What is required —
Each line from the material with the word "turquoise" in it must be copied.

***** Dataset content *****

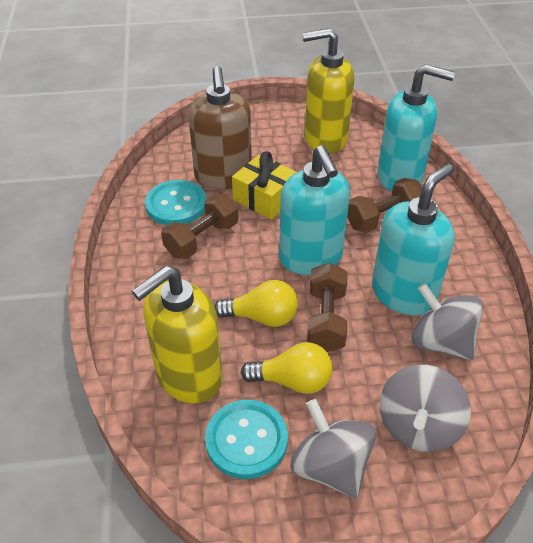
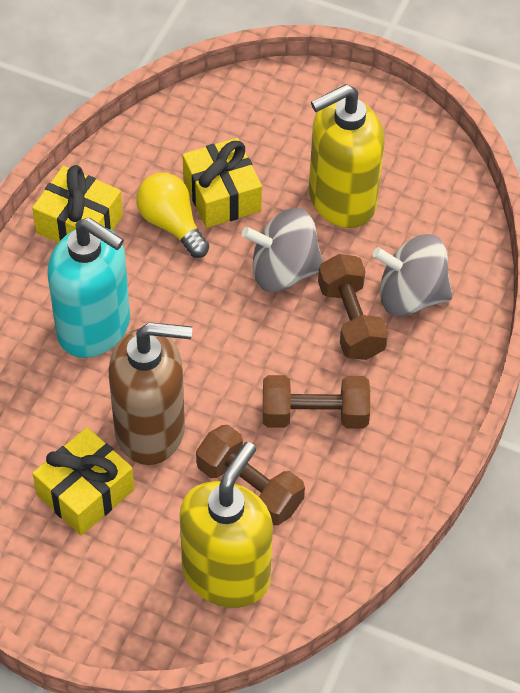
grey spinning top: [290,399,376,499] [379,365,471,452] [411,283,483,360] = 3 -> [242,208,323,292] [372,234,453,316] = 2
turquoise button: [145,180,206,225] [205,400,288,479] = 2 -> none = 0
turquoise soap dispenser: [279,145,350,275] [372,163,455,316] [377,64,455,192] = 3 -> [47,218,130,358] = 1
yellow gift: [232,151,297,220] = 1 -> [32,165,123,243] [33,427,134,535] [183,138,262,228] = 3
yellow light bulb: [214,280,298,327] [241,342,333,394] = 2 -> [136,173,209,258] = 1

*****

Reply —
turquoise button: [145,180,206,225] [205,400,288,479] = 2 -> none = 0
turquoise soap dispenser: [279,145,350,275] [372,163,455,316] [377,64,455,192] = 3 -> [47,218,130,358] = 1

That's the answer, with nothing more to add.